• **PROBLEM DESCRIPTION**
In this exercise, retype exactly and only the lines from the top of the entries below through the line that holds "(239, 331) = (268, 380): none -> purple egg", omitting pictures.

• **EXTRACTED DATA**

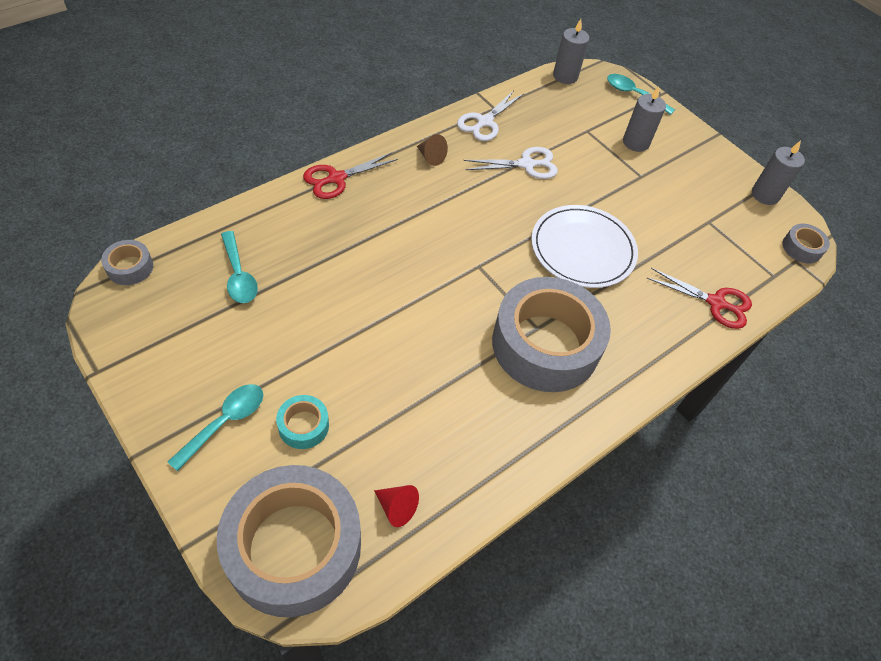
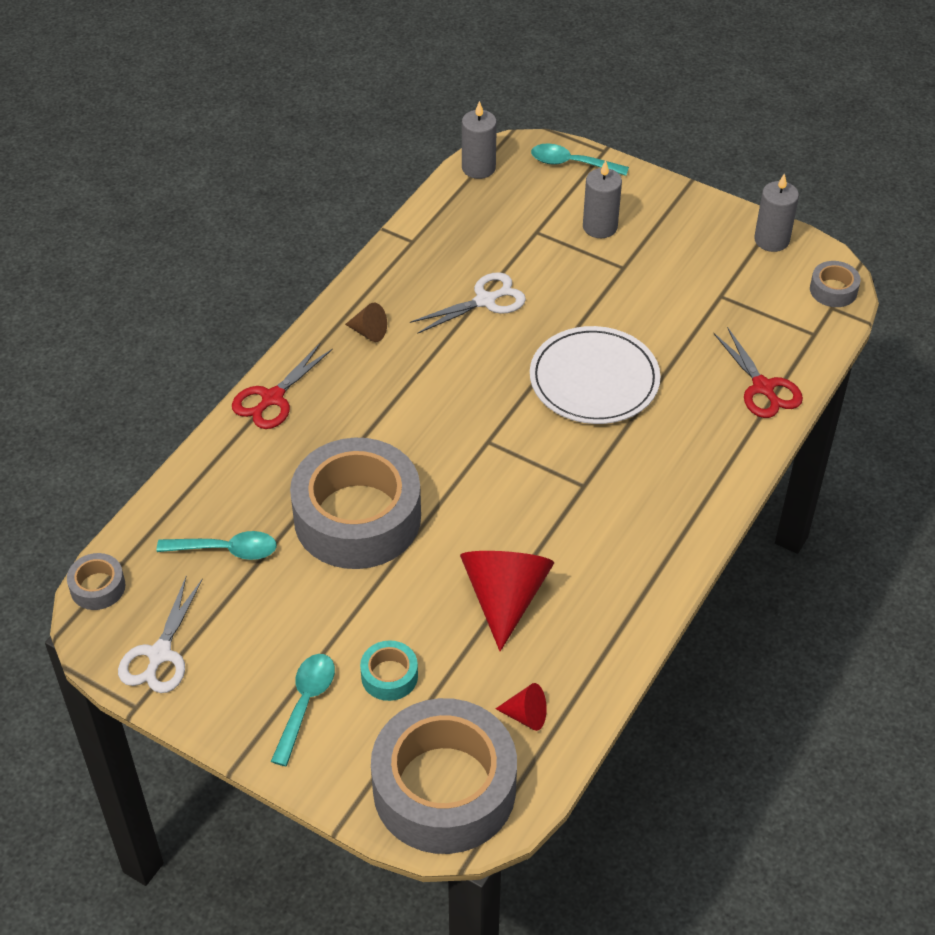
camera: 15 degrees left, 5 degrees down
(239, 275) = (226, 550): turquoise spoon -> turquoise spoon turned 45 degrees counterclockwise
(430, 396) = (505, 597): none -> red cone
(484, 122) = (410, 264): white scissors -> white scissors (159, 654)
(545, 344) = (600, 500): grey tape -> grey tape (357, 517)
(716, 303) = (763, 388): red scissors -> red scissors turned 60 degrees clockwise

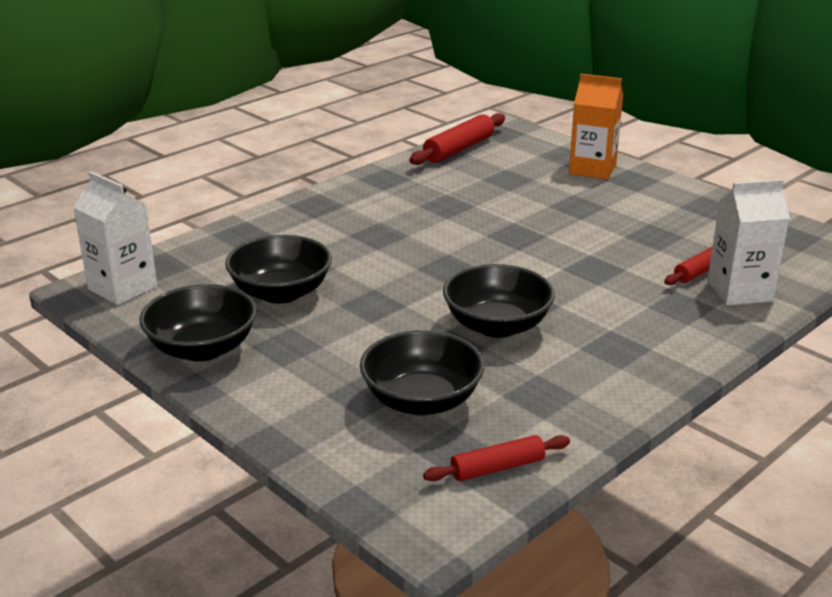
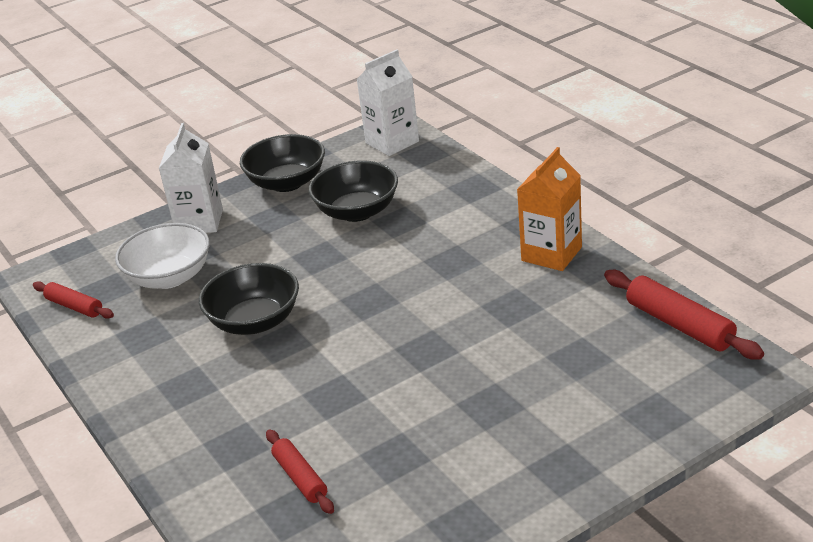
camera: 105 degrees right, 5 degrees up
(422, 400) = (169, 277): black bowl -> white bowl
(497, 468) = (74, 306): red rolling pin -> red rolling pin turned 45 degrees counterclockwise
(592, 169) = (602, 436): orange carton -> orange carton (551, 254)
(739, 291) = (246, 498): white carton -> white carton (199, 222)

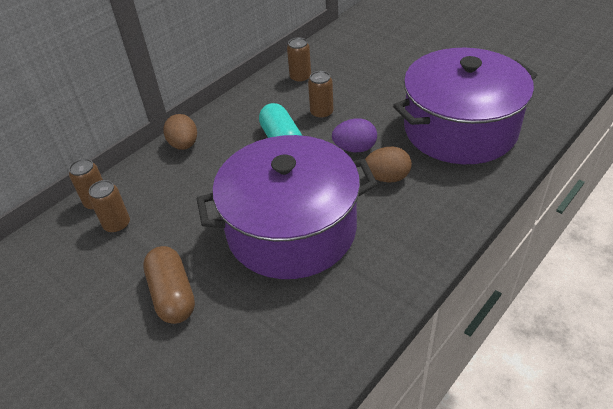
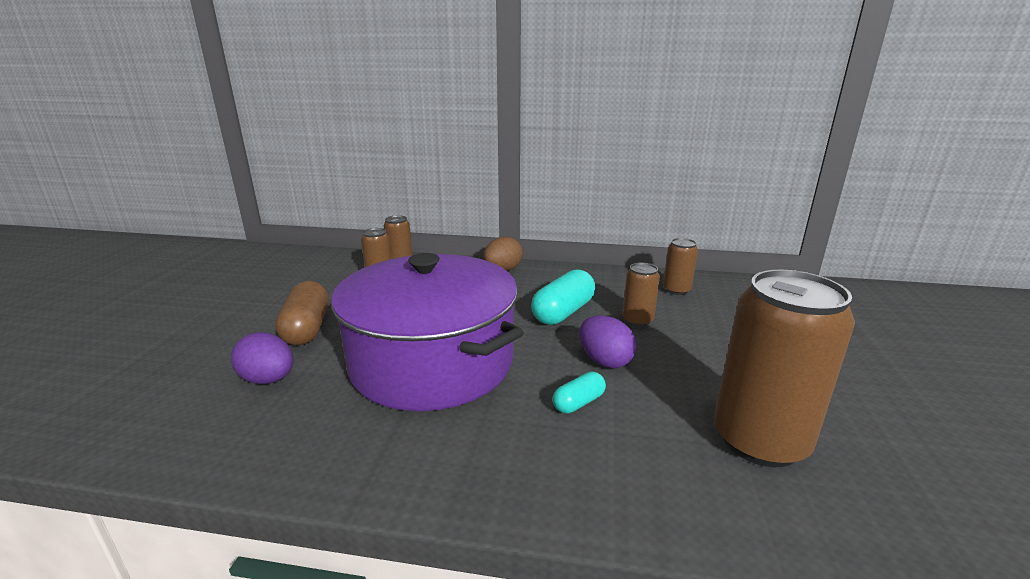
camera: 55 degrees right, 20 degrees down
(172, 294) = (307, 328): brown capsule -> brown capsule turned 45 degrees counterclockwise
(239, 331) = (268, 380): none -> purple egg
(387, 178) = (578, 403): brown egg -> turquoise capsule
(460, 129) = (760, 440): purple pot -> brown can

• **ANSWER TO THE EXERCISE**
camera: 15 degrees left, 5 degrees down
(239, 275) = (226, 550): turquoise spoon -> turquoise spoon turned 45 degrees counterclockwise
(430, 396) = (505, 597): none -> red cone
(484, 122) = (410, 264): white scissors -> white scissors (159, 654)
(545, 344) = (600, 500): grey tape -> grey tape (357, 517)
(716, 303) = (763, 388): red scissors -> red scissors turned 60 degrees clockwise

camera: 105 degrees right, 5 degrees up
(422, 400) = (169, 277): black bowl -> white bowl
(497, 468) = (74, 306): red rolling pin -> red rolling pin turned 45 degrees counterclockwise
(592, 169) = (602, 436): orange carton -> orange carton (551, 254)
(739, 291) = (246, 498): white carton -> white carton (199, 222)

camera: 55 degrees right, 20 degrees down
(172, 294) = (307, 328): brown capsule -> brown capsule turned 45 degrees counterclockwise
(239, 331) = (268, 380): none -> purple egg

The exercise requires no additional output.